_Required action_. The answer is an exact repetition of every entry, with all images left out.

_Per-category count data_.
----------------------------------------
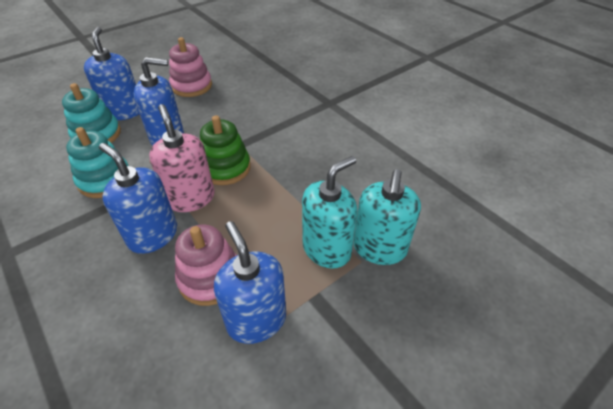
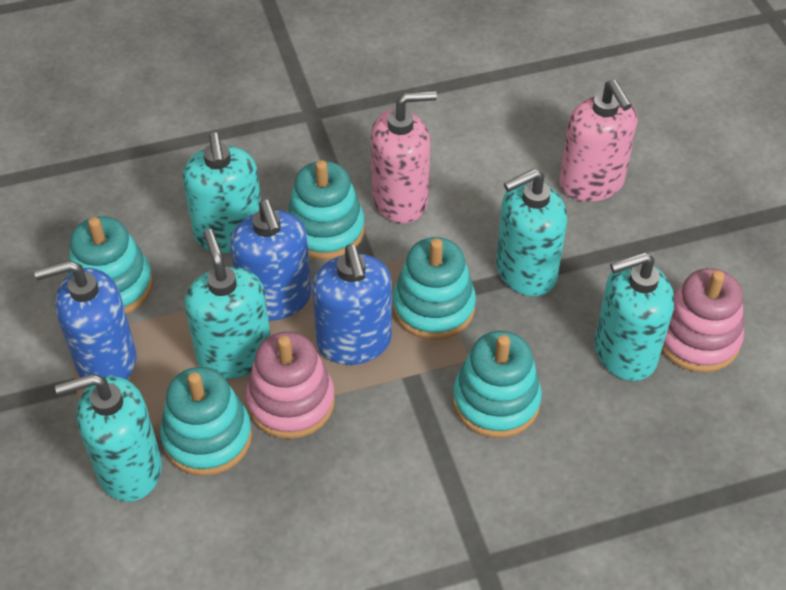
blue soap dispenser: [84,27,139,120] [99,143,177,254] [133,57,184,146] [214,221,286,344] = 4 -> [34,260,136,380] [230,200,312,321] [312,244,392,365] = 3
green stacking toy: [200,115,251,185] = 1 -> none = 0
pink soap dispenser: [149,104,215,212] = 1 -> [371,90,437,223] [559,80,638,202] = 2
turquoise soap dispenser: [302,156,357,269] [354,169,421,265] = 2 -> [55,374,162,502] [183,132,261,253] [185,229,271,379] [496,169,567,296] [594,252,674,381] = 5
turquoise stacking toy: [62,83,121,143] [66,127,128,198] = 2 -> [69,216,153,314] [160,367,252,476] [287,160,365,260] [393,237,476,340] [453,331,542,438] = 5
----------------------------------------
_Exercise result_.
blue soap dispenser: [84,27,139,120] [99,143,177,254] [133,57,184,146] [214,221,286,344] = 4 -> [34,260,136,380] [230,200,312,321] [312,244,392,365] = 3
green stacking toy: [200,115,251,185] = 1 -> none = 0
pink soap dispenser: [149,104,215,212] = 1 -> [371,90,437,223] [559,80,638,202] = 2
turquoise soap dispenser: [302,156,357,269] [354,169,421,265] = 2 -> [55,374,162,502] [183,132,261,253] [185,229,271,379] [496,169,567,296] [594,252,674,381] = 5
turquoise stacking toy: [62,83,121,143] [66,127,128,198] = 2 -> [69,216,153,314] [160,367,252,476] [287,160,365,260] [393,237,476,340] [453,331,542,438] = 5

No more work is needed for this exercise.